YOUR INSTRUCTIONS →
Which lines in the material below contain the word "grey"? Copy each of them.

MATERIAL PROVIDED →
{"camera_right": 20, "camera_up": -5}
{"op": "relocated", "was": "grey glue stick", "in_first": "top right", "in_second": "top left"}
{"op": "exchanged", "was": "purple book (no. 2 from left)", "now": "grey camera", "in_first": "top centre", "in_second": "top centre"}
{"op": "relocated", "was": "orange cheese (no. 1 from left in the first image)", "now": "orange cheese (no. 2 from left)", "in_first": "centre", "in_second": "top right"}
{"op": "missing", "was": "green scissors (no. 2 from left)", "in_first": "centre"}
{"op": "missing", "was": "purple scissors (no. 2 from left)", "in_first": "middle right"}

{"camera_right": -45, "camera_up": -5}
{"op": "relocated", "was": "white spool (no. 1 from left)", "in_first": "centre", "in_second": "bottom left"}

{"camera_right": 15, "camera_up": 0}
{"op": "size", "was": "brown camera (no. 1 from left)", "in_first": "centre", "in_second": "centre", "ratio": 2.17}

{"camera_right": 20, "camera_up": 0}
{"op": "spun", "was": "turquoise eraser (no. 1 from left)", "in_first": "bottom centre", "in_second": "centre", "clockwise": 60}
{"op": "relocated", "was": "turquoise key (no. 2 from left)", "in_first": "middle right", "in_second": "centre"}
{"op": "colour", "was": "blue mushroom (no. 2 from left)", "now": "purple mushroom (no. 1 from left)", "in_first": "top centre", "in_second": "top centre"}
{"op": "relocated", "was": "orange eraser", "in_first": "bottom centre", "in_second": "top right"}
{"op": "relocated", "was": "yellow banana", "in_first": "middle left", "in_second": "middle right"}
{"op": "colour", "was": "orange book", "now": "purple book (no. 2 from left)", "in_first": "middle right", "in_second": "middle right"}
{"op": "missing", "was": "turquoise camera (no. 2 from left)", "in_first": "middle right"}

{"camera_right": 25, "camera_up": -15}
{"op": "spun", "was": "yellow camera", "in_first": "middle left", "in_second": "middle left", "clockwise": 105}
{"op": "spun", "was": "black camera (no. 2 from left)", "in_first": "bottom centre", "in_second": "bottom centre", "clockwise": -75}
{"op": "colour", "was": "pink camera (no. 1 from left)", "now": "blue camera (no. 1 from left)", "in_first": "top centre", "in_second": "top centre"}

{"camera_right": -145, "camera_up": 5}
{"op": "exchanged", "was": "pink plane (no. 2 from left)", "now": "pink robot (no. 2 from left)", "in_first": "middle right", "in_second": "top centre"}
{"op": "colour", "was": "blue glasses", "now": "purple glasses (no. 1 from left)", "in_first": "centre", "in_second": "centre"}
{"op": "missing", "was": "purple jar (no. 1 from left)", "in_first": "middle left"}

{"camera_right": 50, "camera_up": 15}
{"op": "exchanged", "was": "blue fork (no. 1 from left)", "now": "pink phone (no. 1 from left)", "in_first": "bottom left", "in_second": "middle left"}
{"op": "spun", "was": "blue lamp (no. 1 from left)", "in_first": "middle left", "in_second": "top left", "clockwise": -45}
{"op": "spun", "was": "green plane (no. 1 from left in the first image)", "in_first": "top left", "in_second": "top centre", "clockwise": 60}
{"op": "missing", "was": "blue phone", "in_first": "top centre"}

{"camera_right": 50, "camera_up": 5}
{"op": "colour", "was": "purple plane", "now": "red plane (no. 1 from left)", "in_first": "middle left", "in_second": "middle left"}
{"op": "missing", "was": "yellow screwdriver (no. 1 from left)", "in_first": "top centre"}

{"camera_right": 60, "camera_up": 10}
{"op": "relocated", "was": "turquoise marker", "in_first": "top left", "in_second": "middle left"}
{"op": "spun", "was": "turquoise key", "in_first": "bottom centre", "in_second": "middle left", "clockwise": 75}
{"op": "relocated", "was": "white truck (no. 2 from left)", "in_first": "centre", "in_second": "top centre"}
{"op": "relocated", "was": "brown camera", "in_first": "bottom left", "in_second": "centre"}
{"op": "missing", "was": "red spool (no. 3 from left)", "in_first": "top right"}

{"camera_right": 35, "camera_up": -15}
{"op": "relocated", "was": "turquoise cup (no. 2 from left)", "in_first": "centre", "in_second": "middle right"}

EXPECTED ANSWER →
{"op": "relocated", "was": "grey glue stick", "in_first": "top right", "in_second": "top left"}
{"op": "exchanged", "was": "purple book (no. 2 from left)", "now": "grey camera", "in_first": "top centre", "in_second": "top centre"}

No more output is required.